▶ **TASK GOAL**: Each line of the material holding the word "gris" must be identified and copied.
╭──
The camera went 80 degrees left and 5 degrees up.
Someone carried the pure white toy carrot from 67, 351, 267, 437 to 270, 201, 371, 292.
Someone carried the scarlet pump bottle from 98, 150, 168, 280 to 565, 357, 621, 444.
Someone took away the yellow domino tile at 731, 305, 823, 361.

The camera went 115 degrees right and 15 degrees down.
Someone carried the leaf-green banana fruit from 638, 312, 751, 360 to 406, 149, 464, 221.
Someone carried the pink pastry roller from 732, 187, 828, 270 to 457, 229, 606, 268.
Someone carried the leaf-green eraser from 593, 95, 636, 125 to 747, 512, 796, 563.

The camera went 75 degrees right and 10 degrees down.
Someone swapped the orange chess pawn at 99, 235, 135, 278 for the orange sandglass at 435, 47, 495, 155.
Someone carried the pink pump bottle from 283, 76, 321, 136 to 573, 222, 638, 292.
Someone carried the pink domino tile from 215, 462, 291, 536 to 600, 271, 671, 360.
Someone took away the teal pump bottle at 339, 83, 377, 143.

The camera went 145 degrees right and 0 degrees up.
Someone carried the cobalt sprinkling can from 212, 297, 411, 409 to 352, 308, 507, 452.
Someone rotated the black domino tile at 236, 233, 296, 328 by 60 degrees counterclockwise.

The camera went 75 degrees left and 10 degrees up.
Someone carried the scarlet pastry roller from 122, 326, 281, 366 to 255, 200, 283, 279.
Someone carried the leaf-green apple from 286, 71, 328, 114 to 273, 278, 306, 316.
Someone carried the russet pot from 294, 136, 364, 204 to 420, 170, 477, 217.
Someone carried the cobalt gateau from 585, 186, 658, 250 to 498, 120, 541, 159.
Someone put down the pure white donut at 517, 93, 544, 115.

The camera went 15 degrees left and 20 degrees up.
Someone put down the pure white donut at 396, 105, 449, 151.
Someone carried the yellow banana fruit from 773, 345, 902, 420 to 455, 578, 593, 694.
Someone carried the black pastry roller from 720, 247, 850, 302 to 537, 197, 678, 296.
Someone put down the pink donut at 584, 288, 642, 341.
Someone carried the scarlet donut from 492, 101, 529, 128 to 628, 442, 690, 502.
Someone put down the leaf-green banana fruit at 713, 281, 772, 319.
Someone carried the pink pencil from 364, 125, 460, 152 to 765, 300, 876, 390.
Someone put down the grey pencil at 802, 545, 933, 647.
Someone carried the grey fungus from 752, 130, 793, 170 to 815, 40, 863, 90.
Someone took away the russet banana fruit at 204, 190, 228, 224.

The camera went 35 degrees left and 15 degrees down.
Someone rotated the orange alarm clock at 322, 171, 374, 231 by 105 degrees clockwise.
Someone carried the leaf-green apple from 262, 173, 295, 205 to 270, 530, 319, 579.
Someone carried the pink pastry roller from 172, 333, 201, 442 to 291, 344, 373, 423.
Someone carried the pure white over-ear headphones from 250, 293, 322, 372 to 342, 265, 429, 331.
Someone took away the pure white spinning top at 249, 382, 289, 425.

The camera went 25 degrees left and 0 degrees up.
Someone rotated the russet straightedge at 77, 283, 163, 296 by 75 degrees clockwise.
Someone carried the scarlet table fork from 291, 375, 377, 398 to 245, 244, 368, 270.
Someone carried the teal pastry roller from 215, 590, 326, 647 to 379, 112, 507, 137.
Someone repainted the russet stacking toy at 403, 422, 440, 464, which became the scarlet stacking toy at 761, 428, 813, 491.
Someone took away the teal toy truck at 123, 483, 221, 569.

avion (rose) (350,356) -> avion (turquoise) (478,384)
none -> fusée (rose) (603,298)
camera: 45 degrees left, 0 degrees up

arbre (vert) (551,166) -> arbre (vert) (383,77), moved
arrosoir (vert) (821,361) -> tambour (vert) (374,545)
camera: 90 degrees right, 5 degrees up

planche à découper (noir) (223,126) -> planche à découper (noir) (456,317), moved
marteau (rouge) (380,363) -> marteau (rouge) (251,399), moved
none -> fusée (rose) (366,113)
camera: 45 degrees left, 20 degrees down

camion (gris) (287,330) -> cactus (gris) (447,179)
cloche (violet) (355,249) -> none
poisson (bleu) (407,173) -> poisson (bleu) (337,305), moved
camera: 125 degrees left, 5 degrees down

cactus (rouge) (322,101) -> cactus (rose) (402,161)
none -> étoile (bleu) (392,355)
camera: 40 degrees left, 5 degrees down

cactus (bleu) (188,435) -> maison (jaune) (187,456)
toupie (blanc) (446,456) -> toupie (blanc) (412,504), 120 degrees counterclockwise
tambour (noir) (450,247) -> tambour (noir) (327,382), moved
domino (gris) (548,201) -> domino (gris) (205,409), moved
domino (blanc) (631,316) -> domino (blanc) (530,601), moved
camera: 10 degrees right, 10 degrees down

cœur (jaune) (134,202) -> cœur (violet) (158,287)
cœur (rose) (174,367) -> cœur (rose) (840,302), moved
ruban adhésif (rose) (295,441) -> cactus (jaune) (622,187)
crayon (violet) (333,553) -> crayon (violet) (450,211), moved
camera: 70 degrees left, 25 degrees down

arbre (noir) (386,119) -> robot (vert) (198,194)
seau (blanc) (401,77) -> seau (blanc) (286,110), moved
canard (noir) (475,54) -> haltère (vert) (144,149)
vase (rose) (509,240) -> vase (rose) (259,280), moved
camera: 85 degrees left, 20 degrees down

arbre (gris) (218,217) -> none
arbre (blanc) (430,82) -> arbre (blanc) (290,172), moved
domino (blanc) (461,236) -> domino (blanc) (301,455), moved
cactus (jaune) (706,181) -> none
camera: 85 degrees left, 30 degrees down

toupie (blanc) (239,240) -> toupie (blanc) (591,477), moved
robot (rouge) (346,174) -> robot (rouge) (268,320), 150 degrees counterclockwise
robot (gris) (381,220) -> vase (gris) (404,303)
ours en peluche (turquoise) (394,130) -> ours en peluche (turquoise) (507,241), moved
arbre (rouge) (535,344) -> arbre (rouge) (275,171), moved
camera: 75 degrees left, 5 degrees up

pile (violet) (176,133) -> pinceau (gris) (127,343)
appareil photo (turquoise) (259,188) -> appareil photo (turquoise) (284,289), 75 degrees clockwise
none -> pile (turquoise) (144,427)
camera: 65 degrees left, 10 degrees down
╰──
▶ **ANSWER**:
camion (gris) (287,330) -> cactus (gris) (447,179)
domino (gris) (548,201) -> domino (gris) (205,409), moved
arbre (gris) (218,217) -> none
robot (gris) (381,220) -> vase (gris) (404,303)
pile (violet) (176,133) -> pinceau (gris) (127,343)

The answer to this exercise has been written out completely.